▸ **WHAT THE TASK REQUIRES**: Below are some records. Print exactly the lines between the one holding "(537, 491) = (181, 180): turquoise" and the one holding "(215, 256) = (442, 635): turquoise", inclusive, and nothing else.

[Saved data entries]
■ ■ ■ ■

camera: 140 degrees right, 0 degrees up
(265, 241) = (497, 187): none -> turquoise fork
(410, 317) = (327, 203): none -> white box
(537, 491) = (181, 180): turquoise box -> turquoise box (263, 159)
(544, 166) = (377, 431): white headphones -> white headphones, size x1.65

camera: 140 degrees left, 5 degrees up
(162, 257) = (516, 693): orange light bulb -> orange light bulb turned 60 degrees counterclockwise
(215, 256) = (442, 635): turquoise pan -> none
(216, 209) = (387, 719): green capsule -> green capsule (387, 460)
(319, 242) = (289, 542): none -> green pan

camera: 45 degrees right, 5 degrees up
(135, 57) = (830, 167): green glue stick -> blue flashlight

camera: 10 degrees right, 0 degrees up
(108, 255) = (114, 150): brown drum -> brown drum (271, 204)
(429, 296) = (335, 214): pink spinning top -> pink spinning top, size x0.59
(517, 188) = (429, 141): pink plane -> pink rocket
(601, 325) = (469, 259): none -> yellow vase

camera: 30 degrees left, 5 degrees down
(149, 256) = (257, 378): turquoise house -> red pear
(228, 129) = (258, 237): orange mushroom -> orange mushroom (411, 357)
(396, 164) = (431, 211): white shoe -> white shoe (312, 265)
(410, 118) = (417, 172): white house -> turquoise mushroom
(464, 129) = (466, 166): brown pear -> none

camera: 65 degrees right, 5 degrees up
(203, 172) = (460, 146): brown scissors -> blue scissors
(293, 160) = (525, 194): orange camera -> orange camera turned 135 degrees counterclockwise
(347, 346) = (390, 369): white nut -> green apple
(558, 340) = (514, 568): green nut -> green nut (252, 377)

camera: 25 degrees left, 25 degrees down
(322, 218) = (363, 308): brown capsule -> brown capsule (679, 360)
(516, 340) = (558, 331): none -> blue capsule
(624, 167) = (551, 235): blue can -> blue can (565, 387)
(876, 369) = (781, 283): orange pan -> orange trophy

■ ■ ■ ■

▸ **COMPLETED EXERCISE**:
(537, 491) = (181, 180): turquoise box -> turquoise box (263, 159)
(544, 166) = (377, 431): white headphones -> white headphones, size x1.65

camera: 140 degrees left, 5 degrees up
(162, 257) = (516, 693): orange light bulb -> orange light bulb turned 60 degrees counterclockwise
(215, 256) = (442, 635): turquoise pan -> none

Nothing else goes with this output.